* [What the task requires]: Nothing is needed except the lines below that run from the one with "camera: 105 degrees right, 25 degrees down" through the one with "(399, 135) = (643, 215): none -> blue ruler", repeated exactly.

* [Provided records]:
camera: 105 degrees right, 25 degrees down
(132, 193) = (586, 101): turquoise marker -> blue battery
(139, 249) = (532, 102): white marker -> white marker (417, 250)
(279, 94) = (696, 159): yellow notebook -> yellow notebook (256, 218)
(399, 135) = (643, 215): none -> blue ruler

* * *

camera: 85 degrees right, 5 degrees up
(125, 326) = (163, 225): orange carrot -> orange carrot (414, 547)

==

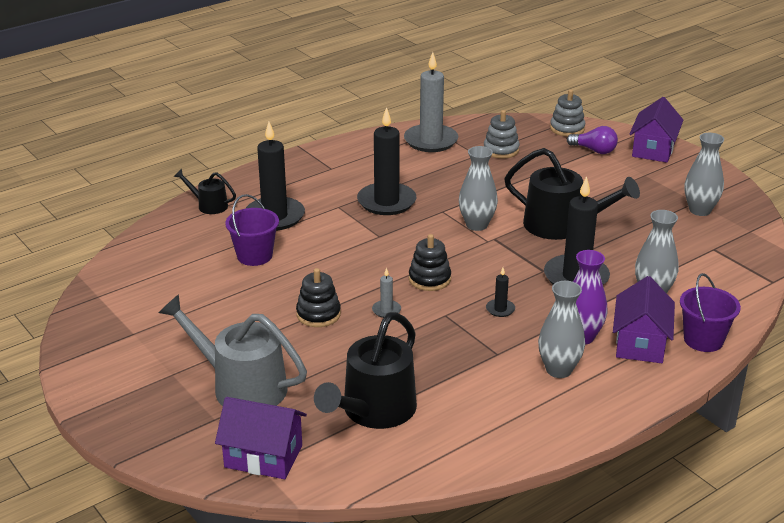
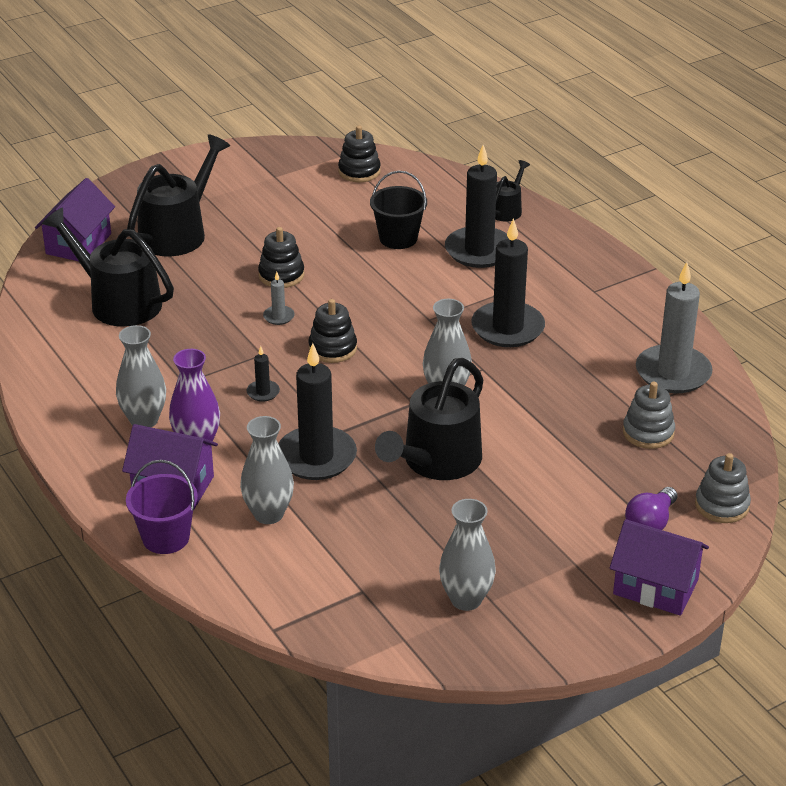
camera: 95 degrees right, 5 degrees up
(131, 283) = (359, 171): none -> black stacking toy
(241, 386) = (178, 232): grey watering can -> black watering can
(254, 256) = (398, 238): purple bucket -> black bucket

* [Problem solution]:
camera: 105 degrees right, 25 degrees down
(132, 193) = (586, 101): turquoise marker -> blue battery
(139, 249) = (532, 102): white marker -> white marker (417, 250)
(279, 94) = (696, 159): yellow notebook -> yellow notebook (256, 218)
(399, 135) = (643, 215): none -> blue ruler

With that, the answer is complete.